▶ [Work required]: Work through the data and say how many lines contain "plus". The number alone is the answer.

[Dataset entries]
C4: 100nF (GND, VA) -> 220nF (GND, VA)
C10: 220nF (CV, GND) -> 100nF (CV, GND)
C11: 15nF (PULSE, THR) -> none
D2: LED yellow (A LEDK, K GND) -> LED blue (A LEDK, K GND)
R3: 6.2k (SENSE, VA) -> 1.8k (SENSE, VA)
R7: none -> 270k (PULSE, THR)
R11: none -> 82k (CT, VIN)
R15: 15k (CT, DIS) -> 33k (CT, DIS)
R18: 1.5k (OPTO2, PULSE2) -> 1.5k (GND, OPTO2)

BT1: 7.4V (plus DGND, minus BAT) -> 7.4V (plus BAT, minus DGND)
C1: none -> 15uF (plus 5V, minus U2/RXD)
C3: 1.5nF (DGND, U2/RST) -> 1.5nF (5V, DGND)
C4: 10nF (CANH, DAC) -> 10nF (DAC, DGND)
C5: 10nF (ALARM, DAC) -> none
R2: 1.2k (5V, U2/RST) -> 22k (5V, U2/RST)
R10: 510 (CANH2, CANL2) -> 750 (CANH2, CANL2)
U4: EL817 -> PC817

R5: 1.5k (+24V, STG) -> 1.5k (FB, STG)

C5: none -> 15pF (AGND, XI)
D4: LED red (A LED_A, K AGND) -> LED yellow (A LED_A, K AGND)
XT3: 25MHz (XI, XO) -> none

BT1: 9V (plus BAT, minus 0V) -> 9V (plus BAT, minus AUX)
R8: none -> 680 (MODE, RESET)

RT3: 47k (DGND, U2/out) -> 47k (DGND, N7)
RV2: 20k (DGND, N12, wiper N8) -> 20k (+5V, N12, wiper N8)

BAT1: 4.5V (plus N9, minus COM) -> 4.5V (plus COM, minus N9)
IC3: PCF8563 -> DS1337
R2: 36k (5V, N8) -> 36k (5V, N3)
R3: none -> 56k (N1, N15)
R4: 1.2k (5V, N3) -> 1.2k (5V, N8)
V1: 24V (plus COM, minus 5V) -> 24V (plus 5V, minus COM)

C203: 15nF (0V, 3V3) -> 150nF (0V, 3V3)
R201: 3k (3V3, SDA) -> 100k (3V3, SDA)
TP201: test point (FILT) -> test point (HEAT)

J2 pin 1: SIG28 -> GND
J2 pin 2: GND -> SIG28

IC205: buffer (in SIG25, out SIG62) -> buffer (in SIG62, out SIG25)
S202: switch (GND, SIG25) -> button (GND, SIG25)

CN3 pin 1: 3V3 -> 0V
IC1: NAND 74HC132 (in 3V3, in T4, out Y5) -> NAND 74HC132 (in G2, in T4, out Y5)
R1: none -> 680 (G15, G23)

▶ [Response for this exercise]: 5